- [Your objective] Below are some records. Print exactly the lines between the one holding "U2 pin PB4: none -> n7" and the one holding "R103: 33k (3V3, IC101/MCLR)", inclusive, and nothing else.

+++ Material for this exercise

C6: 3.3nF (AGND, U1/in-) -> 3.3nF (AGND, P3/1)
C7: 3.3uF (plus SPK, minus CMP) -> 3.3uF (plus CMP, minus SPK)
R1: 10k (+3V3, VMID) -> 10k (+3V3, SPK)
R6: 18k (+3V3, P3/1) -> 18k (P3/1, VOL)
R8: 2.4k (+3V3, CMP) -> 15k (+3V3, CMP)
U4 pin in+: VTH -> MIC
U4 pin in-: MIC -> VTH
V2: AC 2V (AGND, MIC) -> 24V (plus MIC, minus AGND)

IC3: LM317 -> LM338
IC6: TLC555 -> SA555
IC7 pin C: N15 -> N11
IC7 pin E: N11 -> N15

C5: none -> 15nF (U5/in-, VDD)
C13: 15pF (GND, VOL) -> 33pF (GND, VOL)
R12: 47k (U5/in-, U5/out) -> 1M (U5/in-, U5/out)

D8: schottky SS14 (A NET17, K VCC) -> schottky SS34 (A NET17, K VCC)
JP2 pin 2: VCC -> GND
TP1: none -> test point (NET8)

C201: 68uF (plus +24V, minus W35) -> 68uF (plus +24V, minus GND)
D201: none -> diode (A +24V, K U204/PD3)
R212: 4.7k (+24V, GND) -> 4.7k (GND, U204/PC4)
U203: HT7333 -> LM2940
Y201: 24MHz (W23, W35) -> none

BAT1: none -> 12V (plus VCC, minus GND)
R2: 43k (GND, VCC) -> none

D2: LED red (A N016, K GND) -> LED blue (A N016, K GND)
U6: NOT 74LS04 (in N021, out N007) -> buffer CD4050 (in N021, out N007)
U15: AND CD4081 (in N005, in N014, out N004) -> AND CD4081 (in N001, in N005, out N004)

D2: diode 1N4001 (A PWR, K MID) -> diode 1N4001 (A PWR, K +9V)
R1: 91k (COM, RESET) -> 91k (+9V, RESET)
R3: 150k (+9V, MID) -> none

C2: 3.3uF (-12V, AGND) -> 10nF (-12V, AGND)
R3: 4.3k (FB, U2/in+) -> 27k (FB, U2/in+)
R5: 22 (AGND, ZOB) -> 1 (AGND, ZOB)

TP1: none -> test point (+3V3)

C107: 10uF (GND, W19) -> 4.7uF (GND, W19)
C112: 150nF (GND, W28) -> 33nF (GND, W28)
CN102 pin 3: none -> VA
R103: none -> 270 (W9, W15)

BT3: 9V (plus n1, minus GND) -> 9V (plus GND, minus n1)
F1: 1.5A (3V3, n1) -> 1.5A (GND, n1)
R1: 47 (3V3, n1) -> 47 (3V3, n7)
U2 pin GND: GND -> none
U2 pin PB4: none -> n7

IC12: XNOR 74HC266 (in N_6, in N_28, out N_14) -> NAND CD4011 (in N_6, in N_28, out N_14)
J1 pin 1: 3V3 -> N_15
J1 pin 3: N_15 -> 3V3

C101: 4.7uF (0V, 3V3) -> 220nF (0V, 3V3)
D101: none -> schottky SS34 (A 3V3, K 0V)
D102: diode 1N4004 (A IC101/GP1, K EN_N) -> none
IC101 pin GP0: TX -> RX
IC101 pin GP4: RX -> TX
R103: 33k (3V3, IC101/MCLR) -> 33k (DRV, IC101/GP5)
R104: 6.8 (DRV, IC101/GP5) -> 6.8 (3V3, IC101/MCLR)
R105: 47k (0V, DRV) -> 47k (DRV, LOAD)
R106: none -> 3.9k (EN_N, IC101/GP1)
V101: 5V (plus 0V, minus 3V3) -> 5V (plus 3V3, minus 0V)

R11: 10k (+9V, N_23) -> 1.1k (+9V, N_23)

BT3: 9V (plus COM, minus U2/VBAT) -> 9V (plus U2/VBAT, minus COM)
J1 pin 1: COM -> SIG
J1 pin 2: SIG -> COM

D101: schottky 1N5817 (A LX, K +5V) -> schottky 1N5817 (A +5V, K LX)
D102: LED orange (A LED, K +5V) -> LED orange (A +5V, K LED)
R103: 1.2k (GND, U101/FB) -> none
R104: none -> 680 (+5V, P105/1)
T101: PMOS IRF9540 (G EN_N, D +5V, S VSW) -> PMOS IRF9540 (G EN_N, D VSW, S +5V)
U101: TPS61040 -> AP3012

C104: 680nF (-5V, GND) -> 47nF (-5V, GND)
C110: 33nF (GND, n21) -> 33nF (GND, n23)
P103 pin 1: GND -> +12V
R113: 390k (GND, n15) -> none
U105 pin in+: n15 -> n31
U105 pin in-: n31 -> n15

++++++

- [Solution for this task]
U2 pin PB4: none -> n7

IC12: XNOR 74HC266 (in N_6, in N_28, out N_14) -> NAND CD4011 (in N_6, in N_28, out N_14)
J1 pin 1: 3V3 -> N_15
J1 pin 3: N_15 -> 3V3

C101: 4.7uF (0V, 3V3) -> 220nF (0V, 3V3)
D101: none -> schottky SS34 (A 3V3, K 0V)
D102: diode 1N4004 (A IC101/GP1, K EN_N) -> none
IC101 pin GP0: TX -> RX
IC101 pin GP4: RX -> TX
R103: 33k (3V3, IC101/MCLR) -> 33k (DRV, IC101/GP5)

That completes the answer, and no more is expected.